▸ **TASK DIRECTIONS**
Copy all records precisely, apart from the pictures.

[PROVIDED DATA — start]

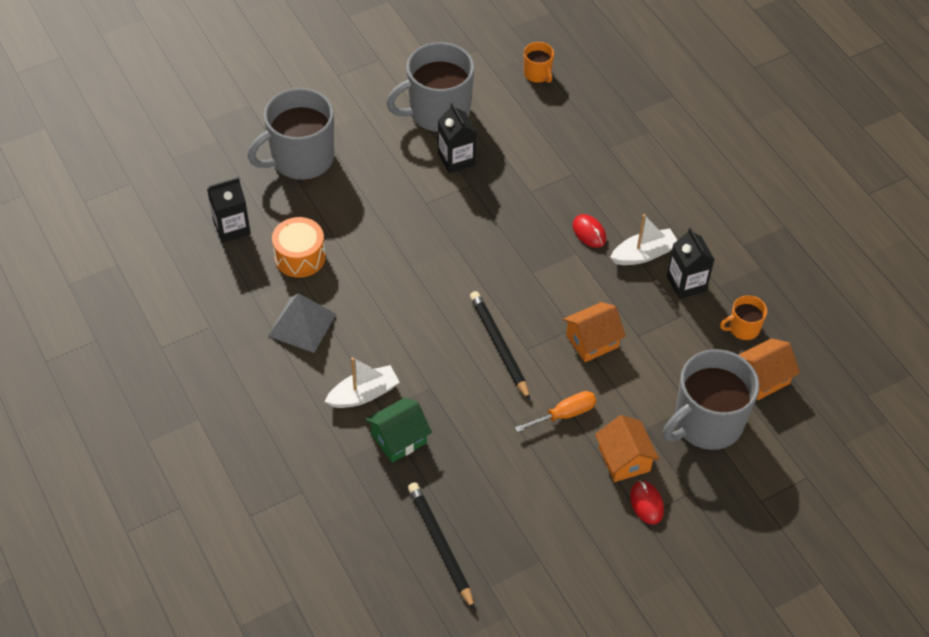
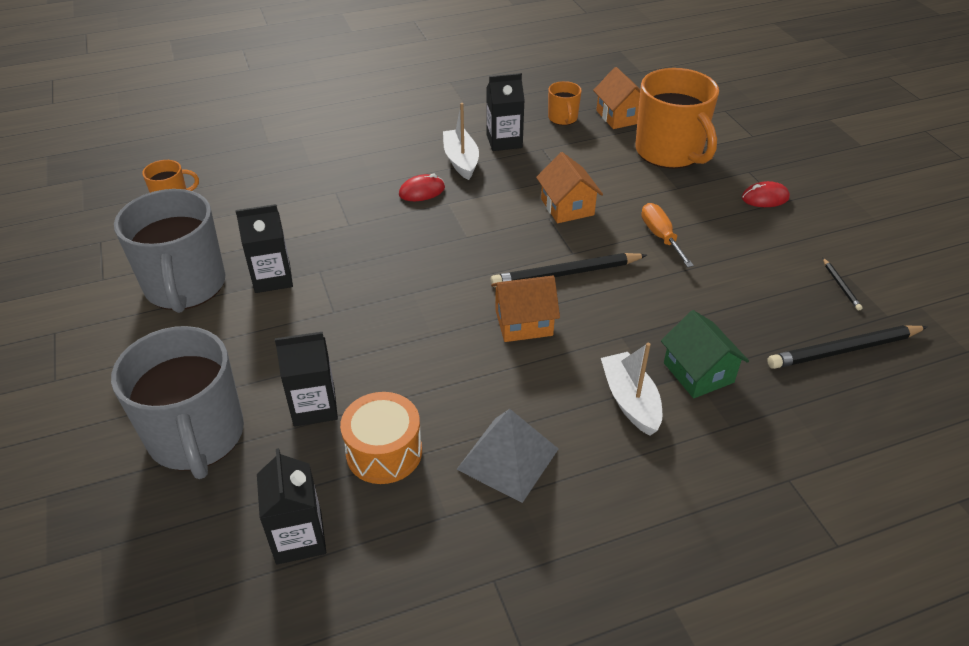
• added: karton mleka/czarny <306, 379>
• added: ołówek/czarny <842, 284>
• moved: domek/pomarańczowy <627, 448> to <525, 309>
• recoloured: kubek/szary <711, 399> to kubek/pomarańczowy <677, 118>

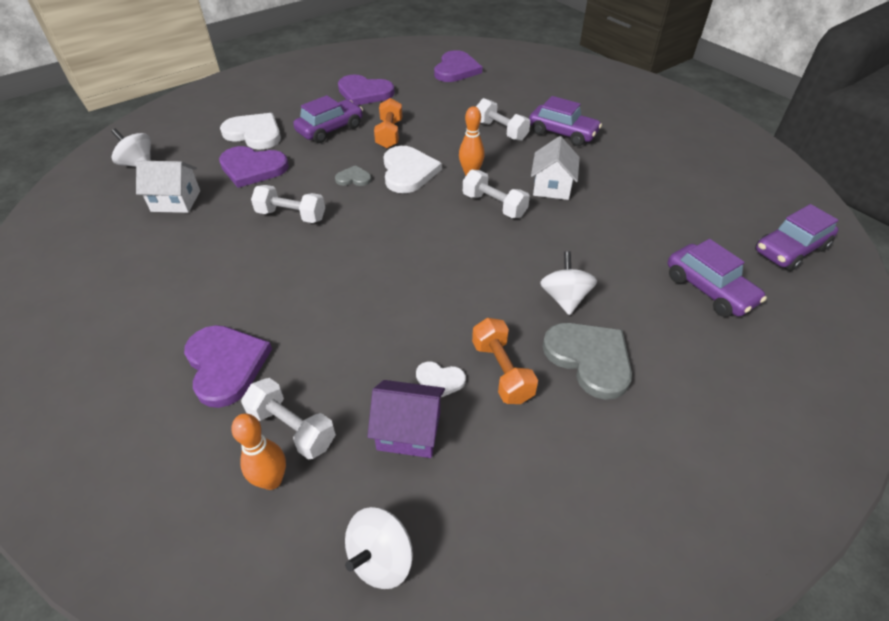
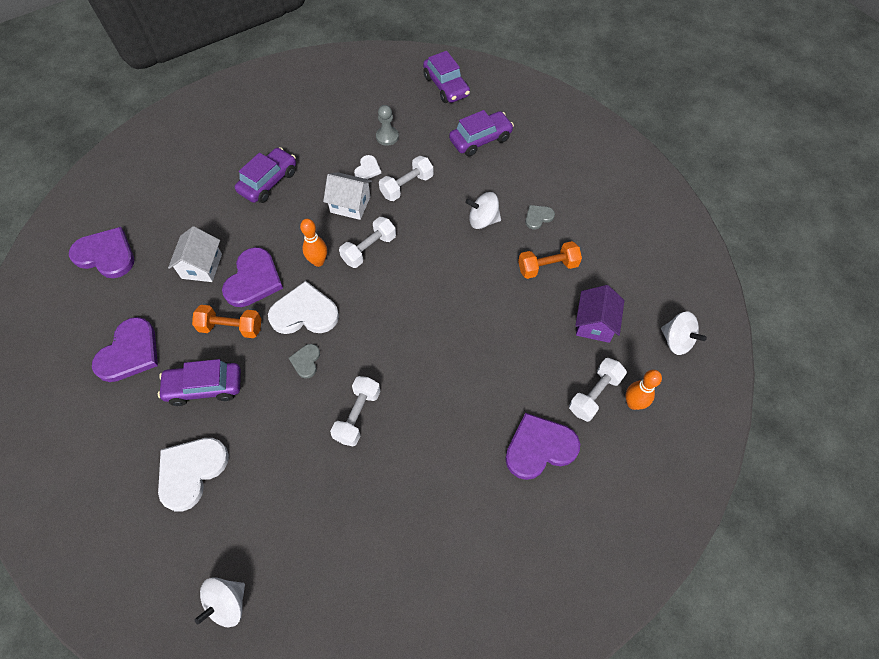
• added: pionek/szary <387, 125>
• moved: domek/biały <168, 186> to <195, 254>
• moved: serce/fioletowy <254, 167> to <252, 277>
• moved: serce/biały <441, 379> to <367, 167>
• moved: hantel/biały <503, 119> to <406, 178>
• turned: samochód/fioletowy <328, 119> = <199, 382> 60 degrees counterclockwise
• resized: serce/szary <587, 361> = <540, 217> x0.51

[PROVIDED DATA — finish]

▸ **EXPECTED ANSWER**
• added: karton mleka/czarny <306, 379>
• added: ołówek/czarny <842, 284>
• moved: domek/pomarańczowy <627, 448> to <525, 309>
• recoloured: kubek/szary <711, 399> to kubek/pomarańczowy <677, 118>

• added: pionek/szary <387, 125>
• moved: domek/biały <168, 186> to <195, 254>
• moved: serce/fioletowy <254, 167> to <252, 277>
• moved: serce/biały <441, 379> to <367, 167>
• moved: hantel/biały <503, 119> to <406, 178>
• turned: samochód/fioletowy <328, 119> = <199, 382> 60 degrees counterclockwise
• resized: serce/szary <587, 361> = <540, 217> x0.51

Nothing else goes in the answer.